(Stored items)
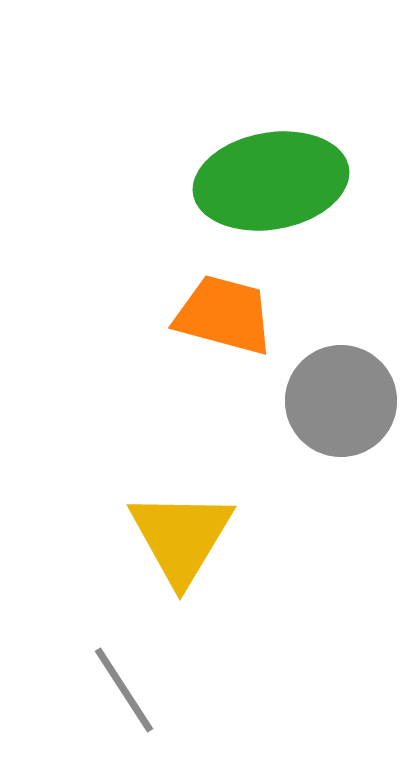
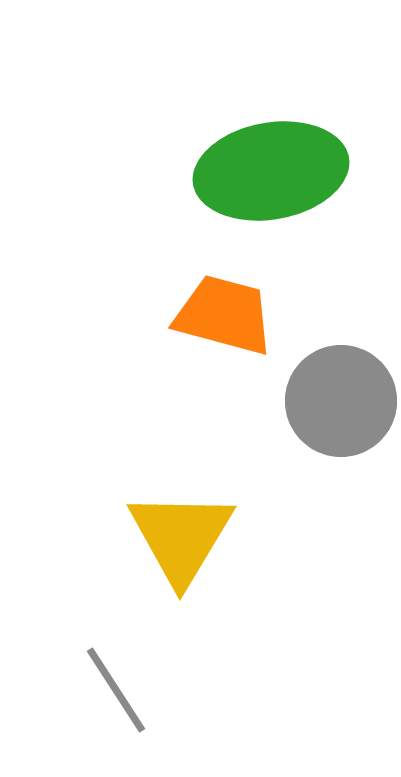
green ellipse: moved 10 px up
gray line: moved 8 px left
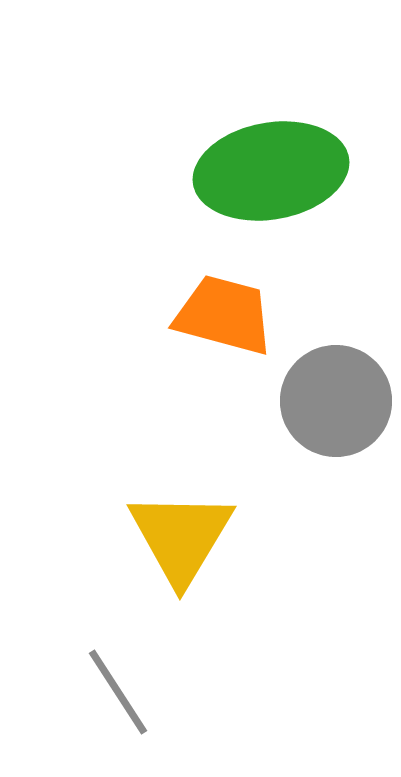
gray circle: moved 5 px left
gray line: moved 2 px right, 2 px down
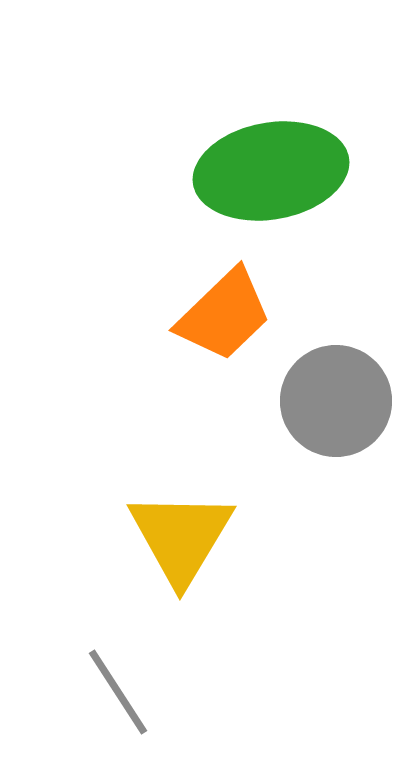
orange trapezoid: rotated 121 degrees clockwise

## EXERCISE AIM
Copy out every line of the material word for word, leaving out the pictures.

## WRITTEN REPLY
green ellipse: moved 10 px up
gray line: moved 8 px left
gray circle: moved 5 px left
gray line: moved 2 px right, 2 px down
orange trapezoid: rotated 121 degrees clockwise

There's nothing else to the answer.